__Exercise__.
Wherever the word "cheese" occurs in the listing below, copy that whole line.

__Material supplied__.
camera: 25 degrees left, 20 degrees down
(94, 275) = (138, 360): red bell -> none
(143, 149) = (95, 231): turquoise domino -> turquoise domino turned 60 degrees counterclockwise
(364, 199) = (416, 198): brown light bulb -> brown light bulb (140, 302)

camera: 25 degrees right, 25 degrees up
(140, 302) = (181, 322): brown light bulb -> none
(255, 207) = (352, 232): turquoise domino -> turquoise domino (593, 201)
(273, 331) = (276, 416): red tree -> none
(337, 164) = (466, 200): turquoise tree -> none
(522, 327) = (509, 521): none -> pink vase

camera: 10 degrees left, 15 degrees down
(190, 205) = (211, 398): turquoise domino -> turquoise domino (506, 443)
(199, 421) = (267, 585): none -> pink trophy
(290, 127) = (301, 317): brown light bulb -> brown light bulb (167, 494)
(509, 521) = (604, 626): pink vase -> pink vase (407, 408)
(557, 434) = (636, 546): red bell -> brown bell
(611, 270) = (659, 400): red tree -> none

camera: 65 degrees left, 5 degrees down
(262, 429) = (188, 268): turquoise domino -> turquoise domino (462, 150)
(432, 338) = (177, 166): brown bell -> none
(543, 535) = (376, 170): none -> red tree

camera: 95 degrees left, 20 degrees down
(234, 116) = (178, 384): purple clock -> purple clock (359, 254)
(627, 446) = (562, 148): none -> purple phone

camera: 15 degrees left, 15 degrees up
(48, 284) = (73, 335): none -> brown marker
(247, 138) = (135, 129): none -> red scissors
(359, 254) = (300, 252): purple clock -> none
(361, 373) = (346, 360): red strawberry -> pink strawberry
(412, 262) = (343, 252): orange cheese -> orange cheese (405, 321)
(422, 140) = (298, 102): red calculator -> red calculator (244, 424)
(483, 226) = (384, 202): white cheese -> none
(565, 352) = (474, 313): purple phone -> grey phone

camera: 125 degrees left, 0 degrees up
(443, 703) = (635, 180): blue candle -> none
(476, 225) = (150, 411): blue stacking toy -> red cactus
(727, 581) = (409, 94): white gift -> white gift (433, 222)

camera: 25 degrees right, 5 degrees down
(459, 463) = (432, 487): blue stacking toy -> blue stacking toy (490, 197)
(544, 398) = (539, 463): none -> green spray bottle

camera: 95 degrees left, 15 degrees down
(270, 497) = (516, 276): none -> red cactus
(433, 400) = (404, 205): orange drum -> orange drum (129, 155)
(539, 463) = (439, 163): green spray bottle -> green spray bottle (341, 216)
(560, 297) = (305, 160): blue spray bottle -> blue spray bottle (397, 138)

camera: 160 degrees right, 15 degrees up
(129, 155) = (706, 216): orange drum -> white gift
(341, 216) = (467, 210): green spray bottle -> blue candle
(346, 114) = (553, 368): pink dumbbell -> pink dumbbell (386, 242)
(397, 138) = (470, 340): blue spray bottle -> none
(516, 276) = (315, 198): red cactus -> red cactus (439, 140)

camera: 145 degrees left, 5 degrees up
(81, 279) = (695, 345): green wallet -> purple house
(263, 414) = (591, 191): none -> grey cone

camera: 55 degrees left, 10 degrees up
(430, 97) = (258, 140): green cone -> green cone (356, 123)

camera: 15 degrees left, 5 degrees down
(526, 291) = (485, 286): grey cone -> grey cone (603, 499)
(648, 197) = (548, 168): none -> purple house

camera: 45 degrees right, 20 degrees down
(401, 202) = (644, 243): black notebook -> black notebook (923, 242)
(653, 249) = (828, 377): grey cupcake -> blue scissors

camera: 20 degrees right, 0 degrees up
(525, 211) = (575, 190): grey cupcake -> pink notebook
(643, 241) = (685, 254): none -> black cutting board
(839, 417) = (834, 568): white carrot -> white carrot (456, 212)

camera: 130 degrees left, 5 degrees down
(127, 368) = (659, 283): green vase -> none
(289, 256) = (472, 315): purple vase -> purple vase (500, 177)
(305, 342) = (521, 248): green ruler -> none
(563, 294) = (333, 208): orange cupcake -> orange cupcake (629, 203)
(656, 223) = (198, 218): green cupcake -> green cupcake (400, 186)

__Reply to the exercise__.
(412, 262) = (343, 252): orange cheese -> orange cheese (405, 321)
(483, 226) = (384, 202): white cheese -> none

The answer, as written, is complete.